(Image comparison data)
◇ ◇ ◇ ◇ ◇

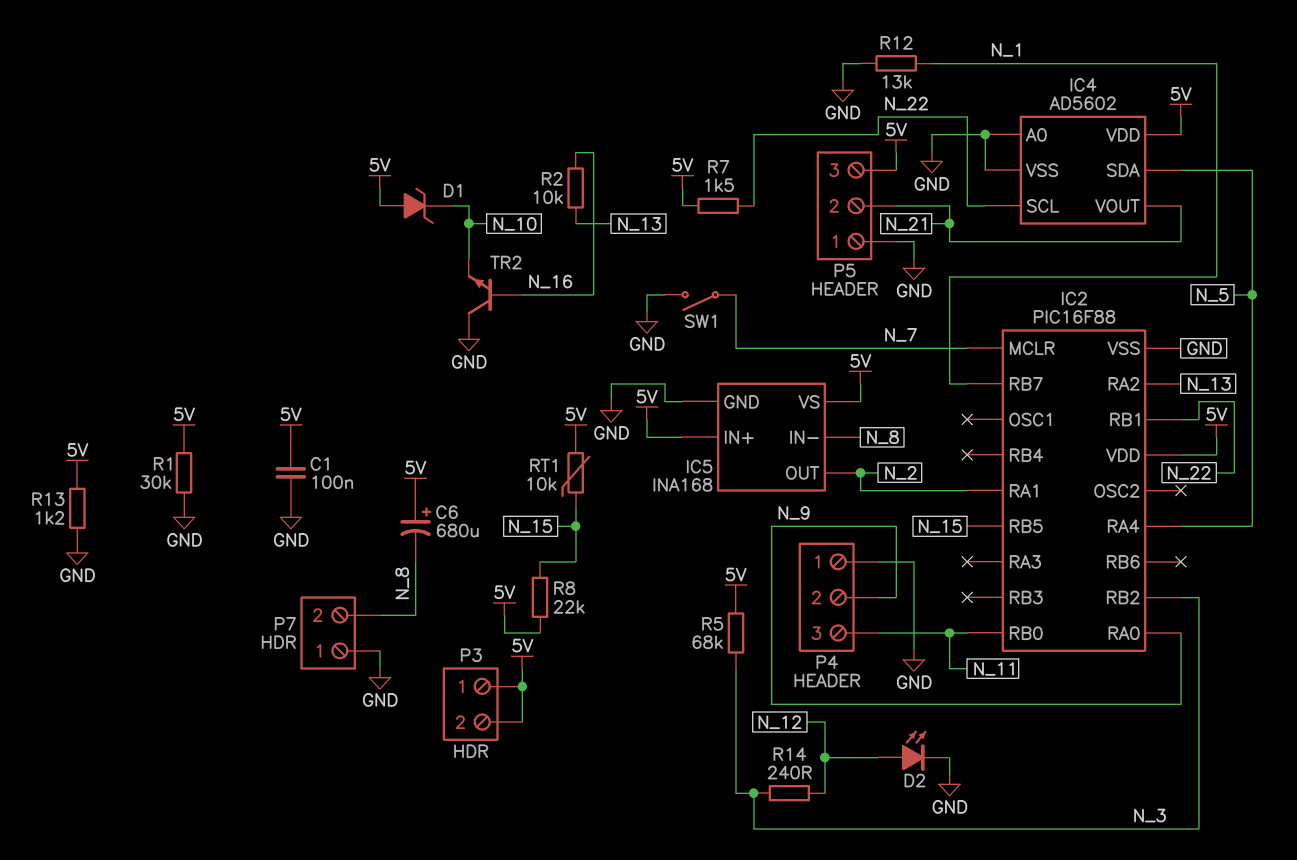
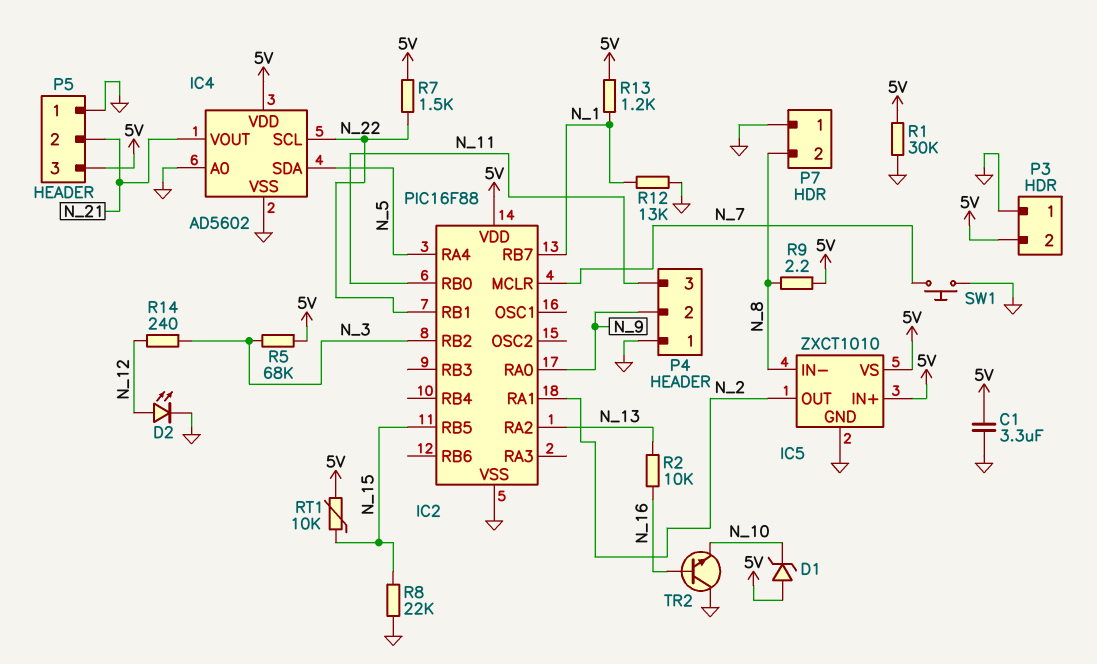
C1: 100nF (5V, GND) -> 3.3uF (5V, GND)
C6: 680uF (plus 5V, minus N_8) -> none
IC5: INA168 -> ZXCT1010
P3 pin 1: 5V -> GND
R8: 22k (5V, N_15) -> 22k (GND, N_15)
R9: none -> 2.2 (5V, N_8)
R13: 1.2k (5V, GND) -> 1.2k (5V, N_1)
SW1: switch (GND, N_7) -> button (GND, N_7)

◇ ◇ ◇ ◇ ◇

▶ **What to work on**
Could you output every entry exactly as written, skipping the pictures?

▶ **Expected answer**
C1: 100nF (5V, GND) -> 3.3uF (5V, GND)
C6: 680uF (plus 5V, minus N_8) -> none
IC5: INA168 -> ZXCT1010
P3 pin 1: 5V -> GND
R8: 22k (5V, N_15) -> 22k (GND, N_15)
R9: none -> 2.2 (5V, N_8)
R13: 1.2k (5V, GND) -> 1.2k (5V, N_1)
SW1: switch (GND, N_7) -> button (GND, N_7)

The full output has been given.